> _What you are asked to do_
Reproduce exactly, and solely, the lines running from the top of the data below through the line with "black triangle: (321, 58)", both inclusive. Omit pictures.

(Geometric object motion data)

━━━━━━━━━━━━━━━━━━━━

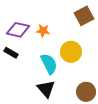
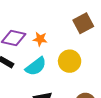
cyan semicircle: (49, 64) -> (36, 66), moved, turned 80

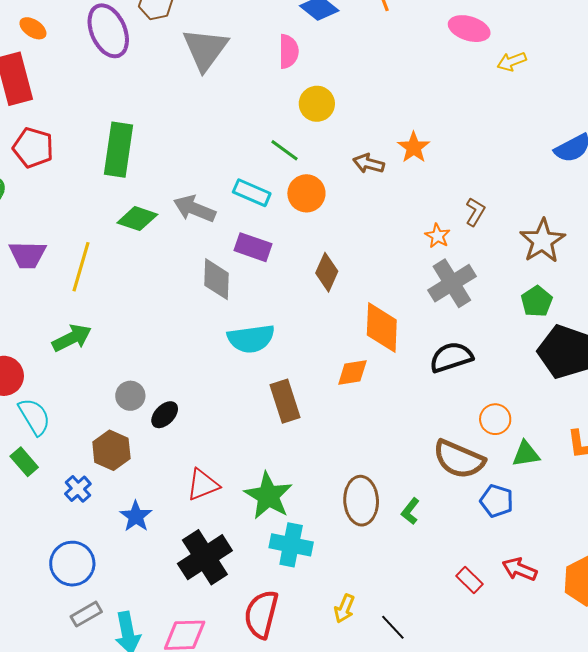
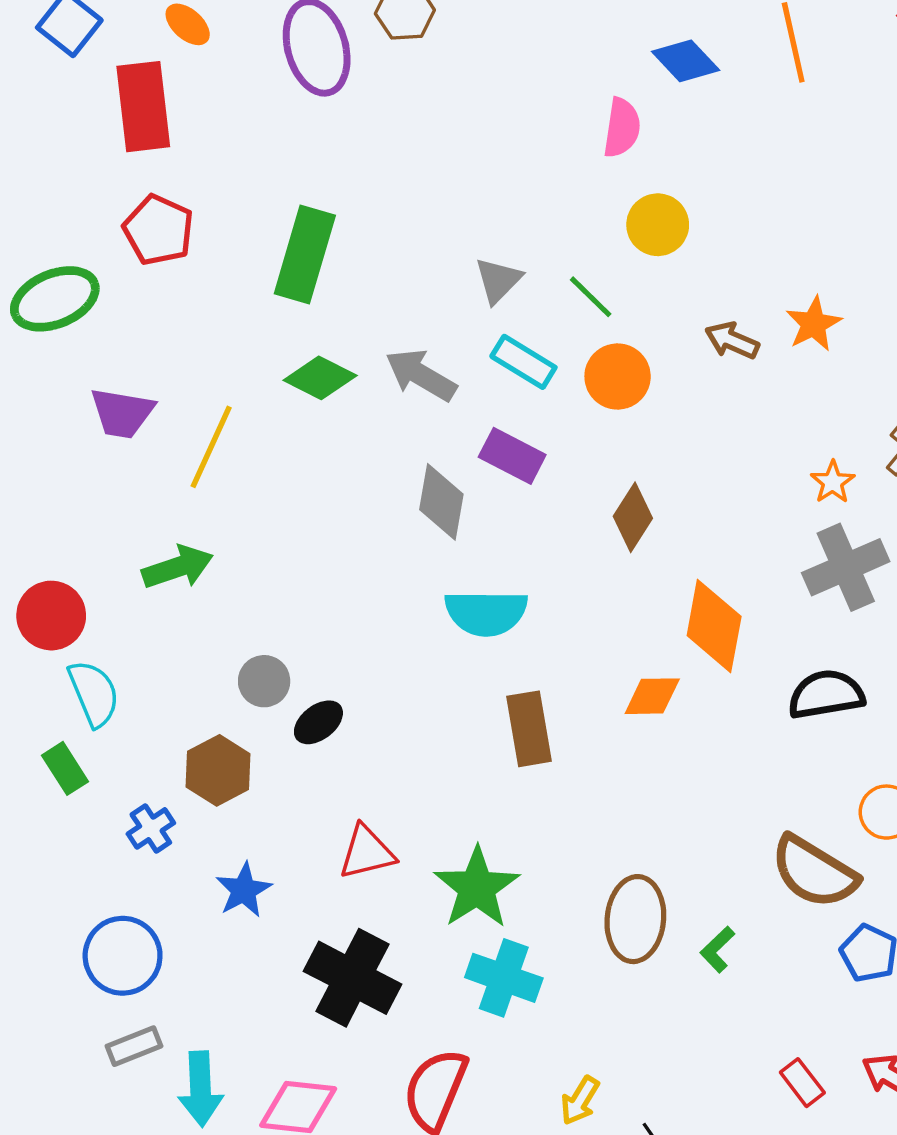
gray triangle: (205, 49) -> (498, 280), moved, size x0.6
black cross: (205, 557) -> (352, 978), turned -38

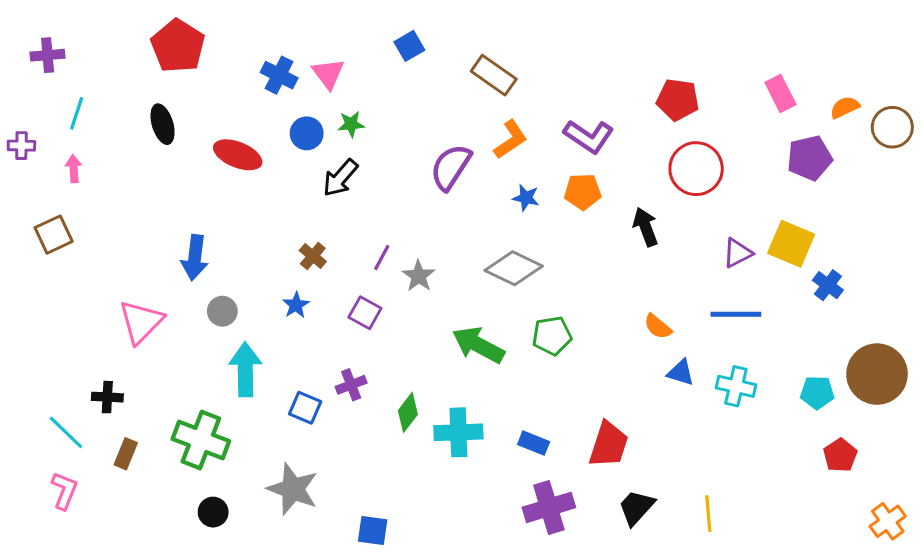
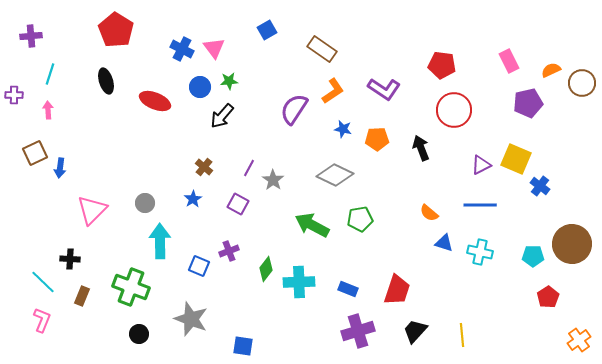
orange pentagon: (583, 192) -> (377, 139), moved
blue arrow: (195, 258) -> (60, 168), moved, size x0.7

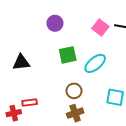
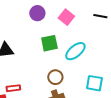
pink square: (100, 27) -> (66, 17), moved

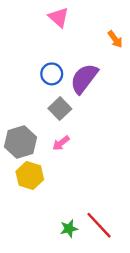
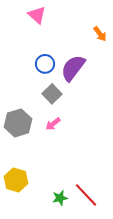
pink triangle: (59, 17) -> (37, 15), moved
yellow hexagon: (30, 176) -> (16, 180), moved

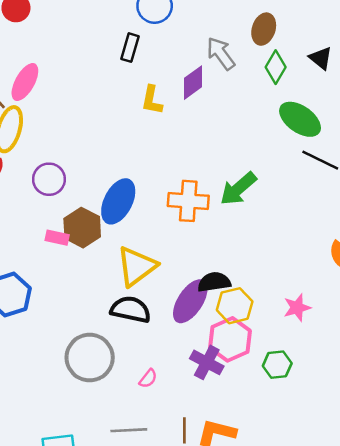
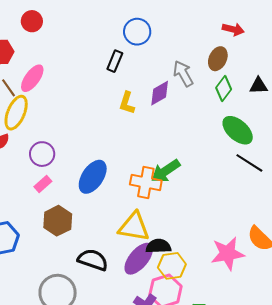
black triangle: (321, 58) -> (259, 86), turned -48
green arrow: (238, 189) -> (166, 171), moved
brown hexagon: (82, 228) -> (58, 221), moved
pink rectangle: (57, 238) -> (43, 184), moved, turned -60
yellow triangle: (137, 266) -> (134, 227), moved, turned 40
pink star: (297, 308) -> (228, 254), moved, size x1.6

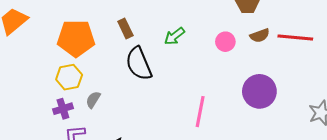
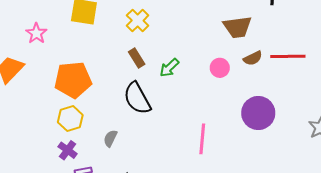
brown rectangle: (125, 29) -> (137, 58), moved
gray semicircle: (93, 100) -> (110, 138), moved
purple cross: (63, 109) -> (68, 150), turned -30

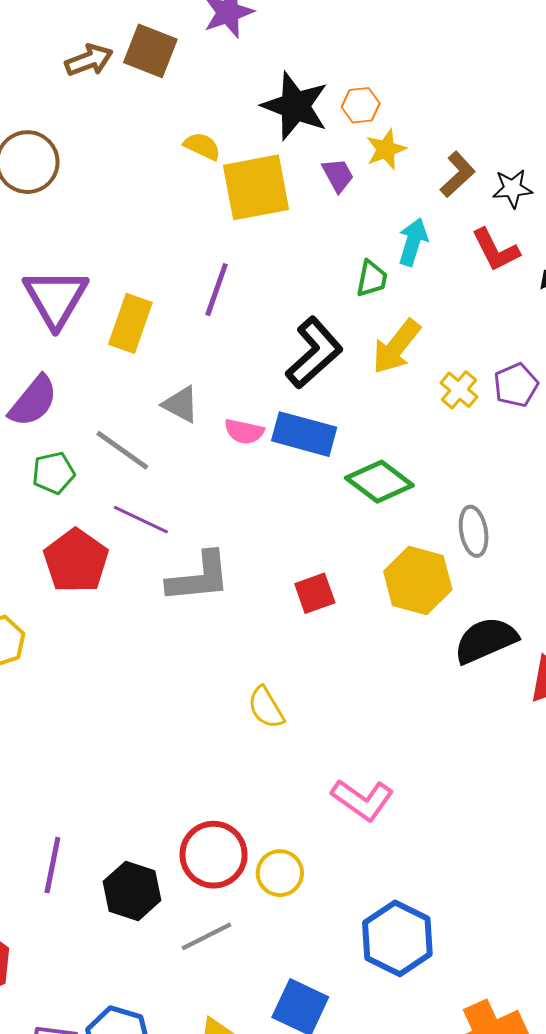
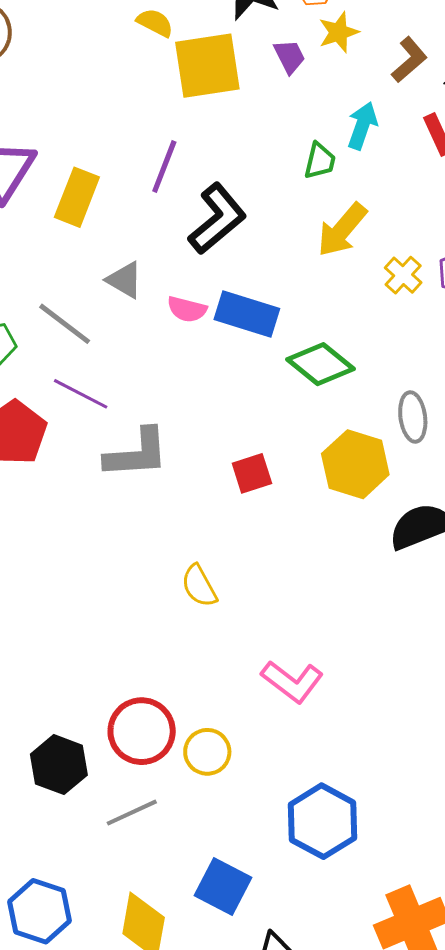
black L-shape: (314, 353) -> (217, 219), moved

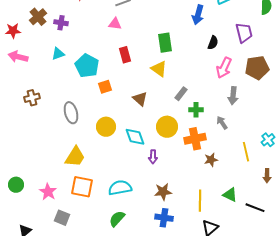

━━━━━━━━━━━━━━━━━━━━

> _Exercise answer_
cyan semicircle: (49, 64) -> (36, 66), moved, turned 80

gray triangle: (205, 49) -> (498, 280), moved, size x0.6
black cross: (205, 557) -> (352, 978), turned -38

orange pentagon: (583, 192) -> (377, 139), moved
blue arrow: (195, 258) -> (60, 168), moved, size x0.7

pink square: (100, 27) -> (66, 17), moved

pink triangle: (59, 17) -> (37, 15), moved
yellow hexagon: (30, 176) -> (16, 180), moved

black triangle: (321, 58) -> (259, 86), turned -48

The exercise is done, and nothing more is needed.